### EXERCISE BRIEF:
Where an entry holds an image, leave the image out; otherwise reproduce the entry exactly.
+++ TASK INPUTS
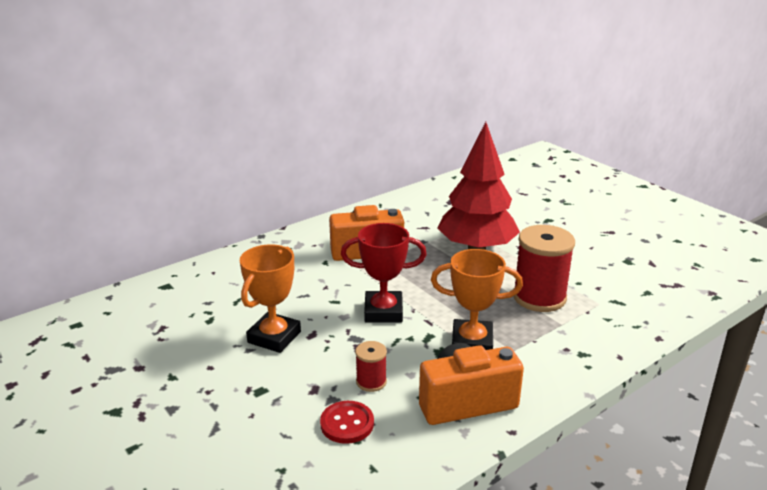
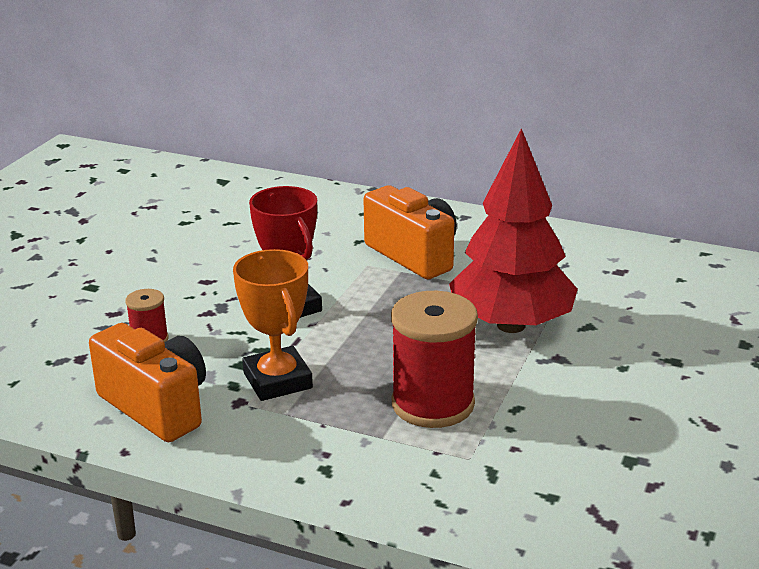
camera: 60 degrees right, 0 degrees up
orange trophy [240,244,301,353] -> none
red button [320,401,374,444] -> none

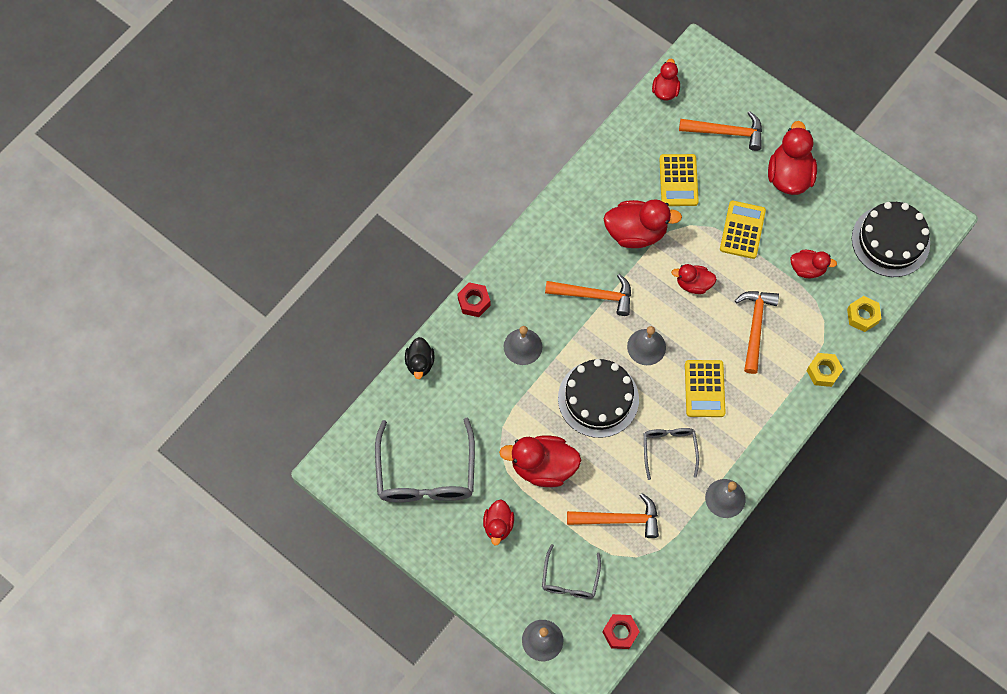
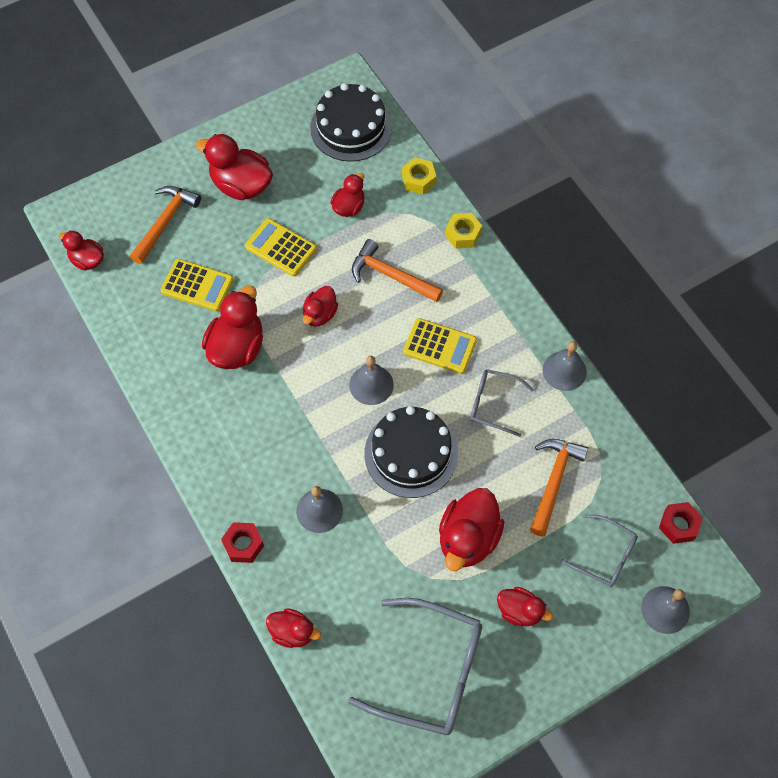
camera: 70 degrees left, 5 degrees down
black duck [405,337,434,379] -> red duck [266,608,321,648]
orange hammer [545,274,631,316] -> none

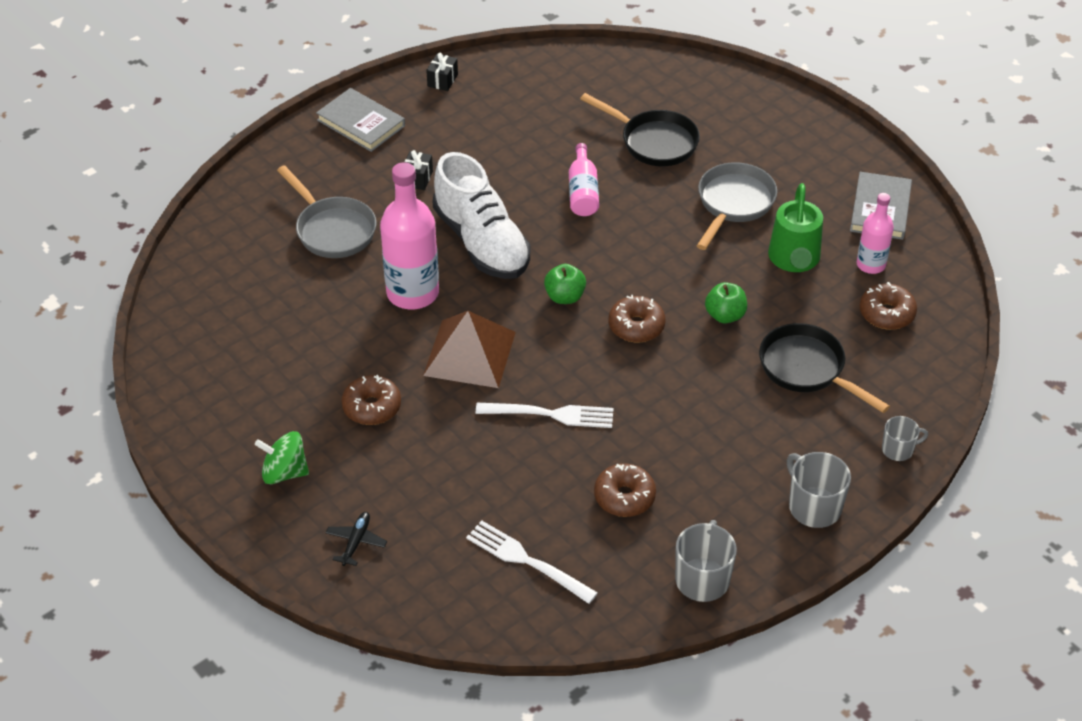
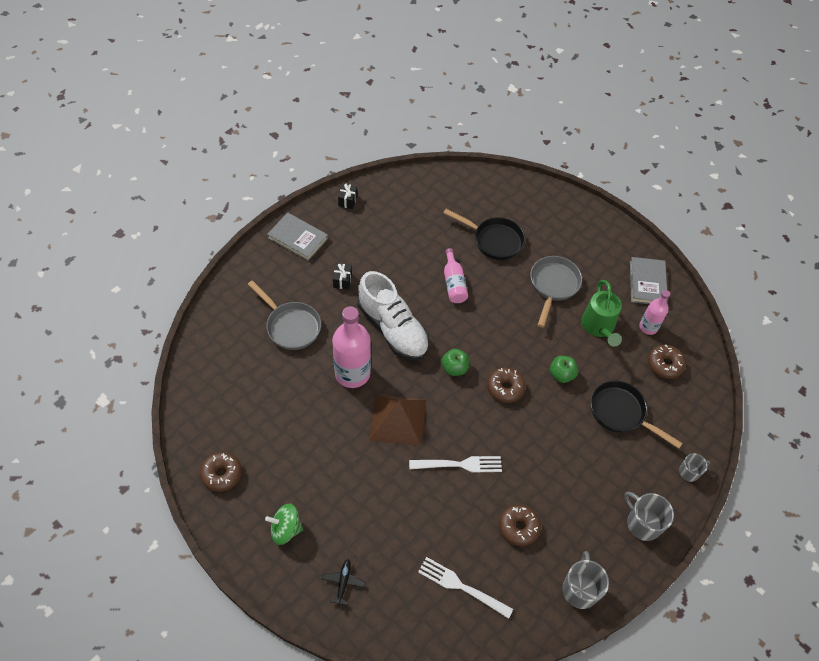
camera: 10 degrees left, 10 degrees up
brown donut [341,375,401,425] -> brown donut moved to [200,452,242,492]

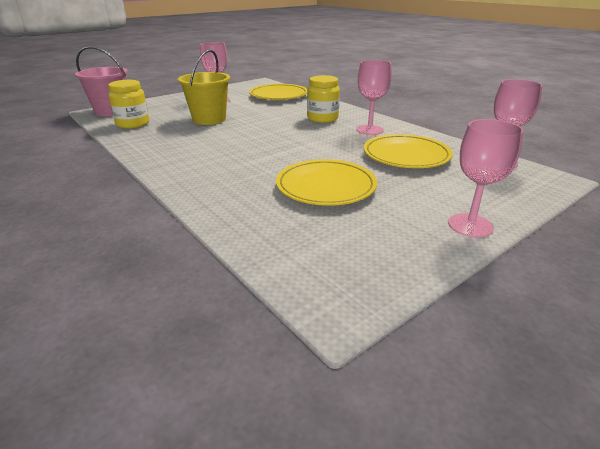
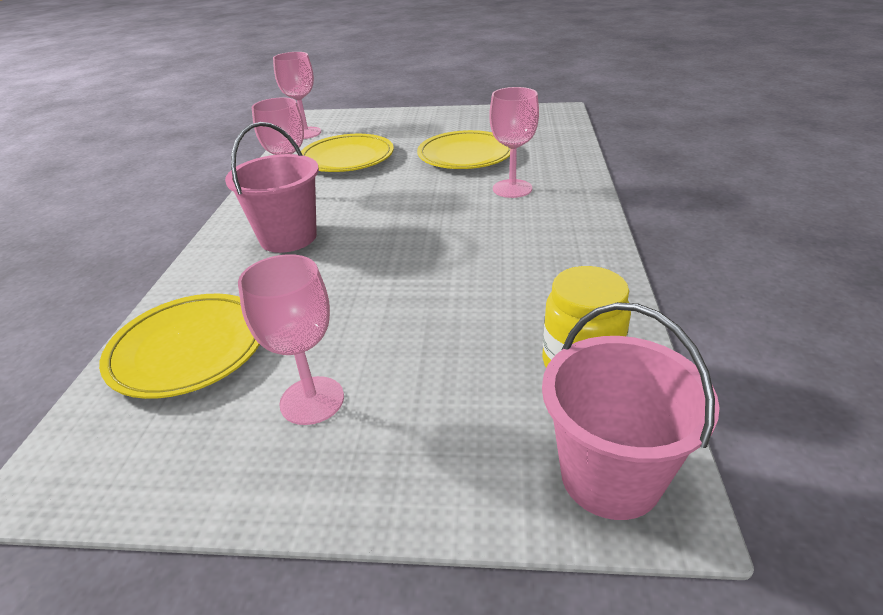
camera: 135 degrees left, 5 degrees up
yellow bucket [178,49,230,125] -> none
yellow jar [307,75,340,123] -> pink bucket [225,122,319,253]
pink goblet [448,119,524,238] -> pink goblet moved to [489,87,539,198]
++++++
### EXERCISE ANSWER:
camera: 60 degrees right, 0 degrees up
orange trophy [240,244,301,353] -> none
red button [320,401,374,444] -> none

camera: 70 degrees left, 5 degrees down
black duck [405,337,434,379] -> red duck [266,608,321,648]
orange hammer [545,274,631,316] -> none

camera: 10 degrees left, 10 degrees up
brown donut [341,375,401,425] -> brown donut moved to [200,452,242,492]

camera: 135 degrees left, 5 degrees up
yellow bucket [178,49,230,125] -> none
yellow jar [307,75,340,123] -> pink bucket [225,122,319,253]
pink goblet [448,119,524,238] -> pink goblet moved to [489,87,539,198]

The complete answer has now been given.